Before-and-after change data
=-=-=

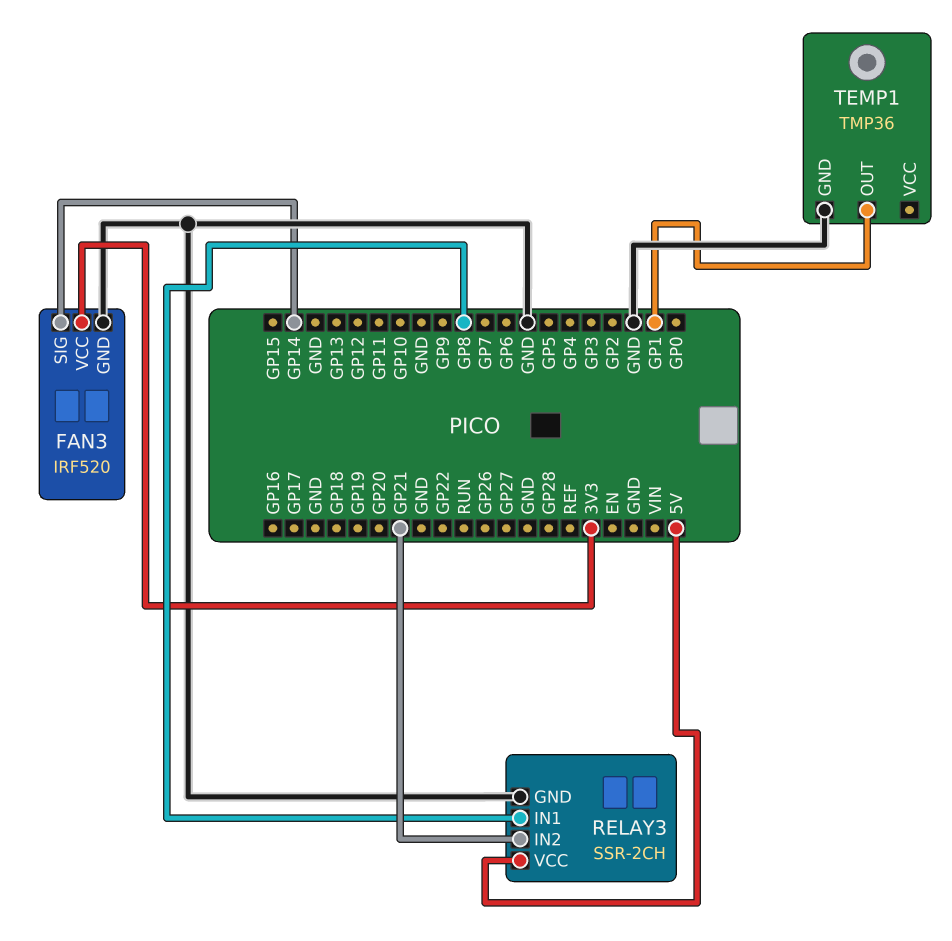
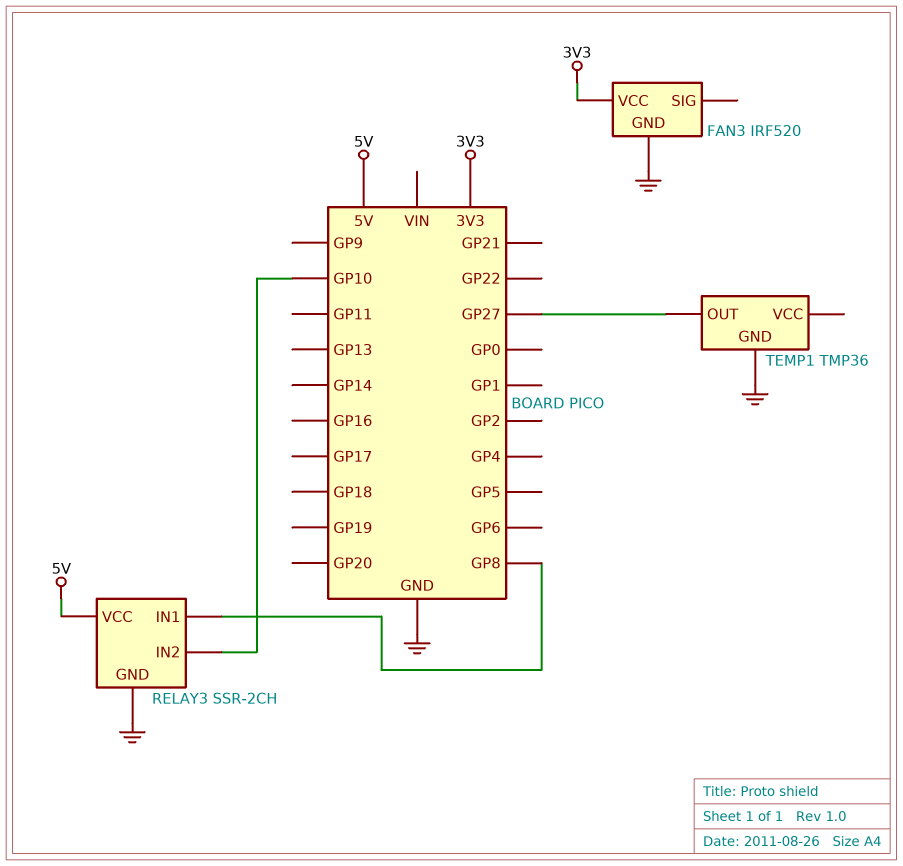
FAN3 pin SIG: GP14 -> none
RELAY3 pin IN2: GP21 -> GP10
TEMP1 pin OUT: GP1 -> GP27

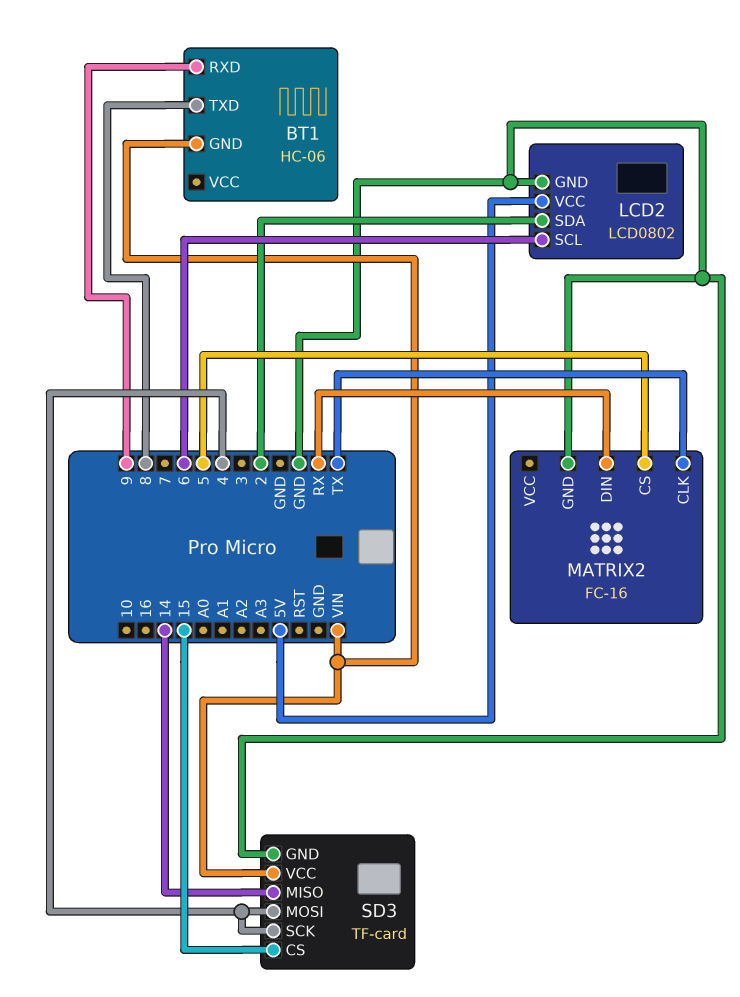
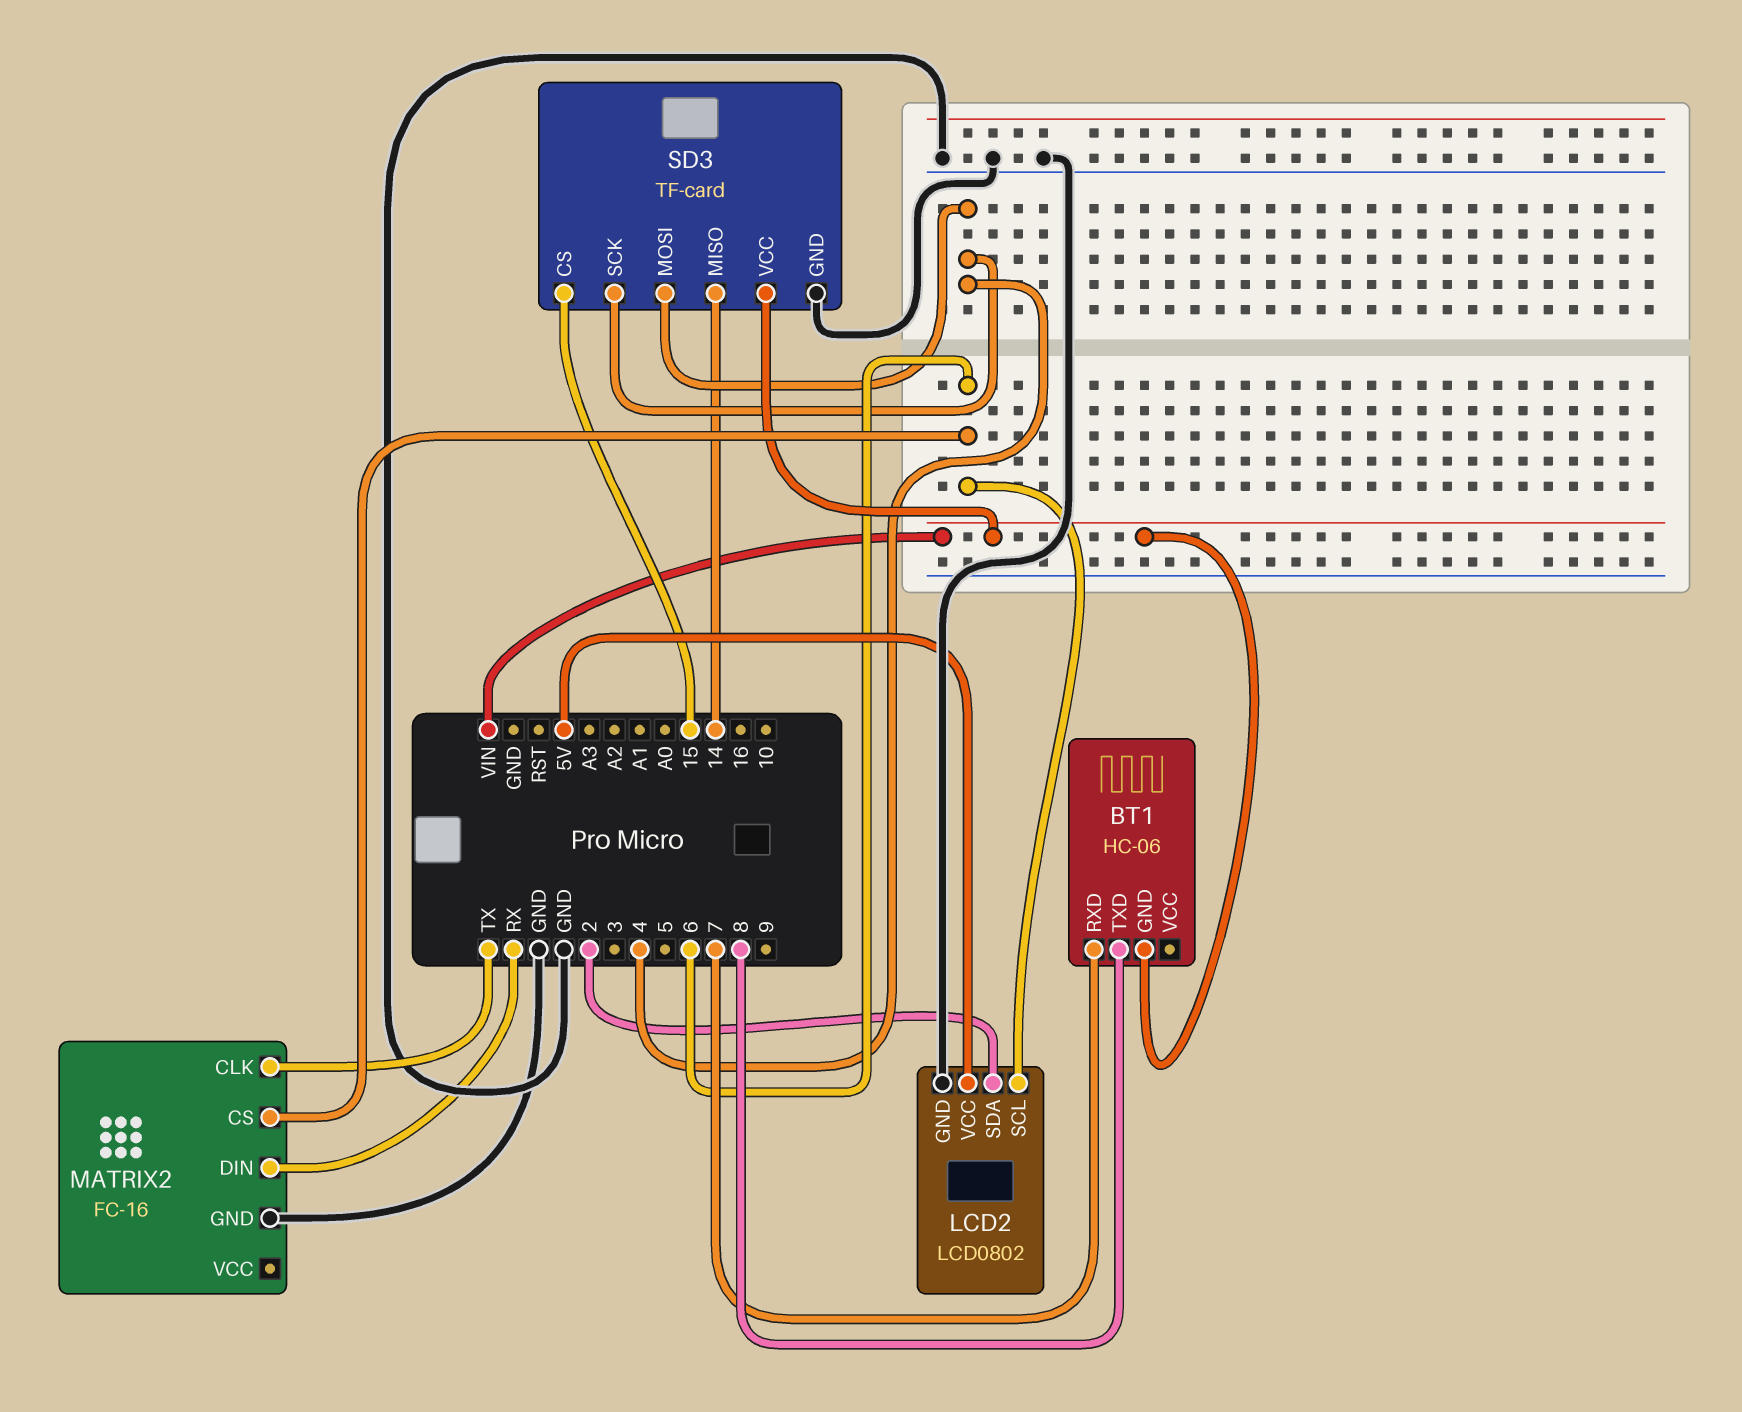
BT1 pin RXD: 9 -> 7
MATRIX2 pin CS: 5 -> 6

=-=-=

THE TASK — Write out the data once more exactly, omitting the pictures.

ANSWER FOR THE TASK —
FAN3 pin SIG: GP14 -> none
RELAY3 pin IN2: GP21 -> GP10
TEMP1 pin OUT: GP1 -> GP27

BT1 pin RXD: 9 -> 7
MATRIX2 pin CS: 5 -> 6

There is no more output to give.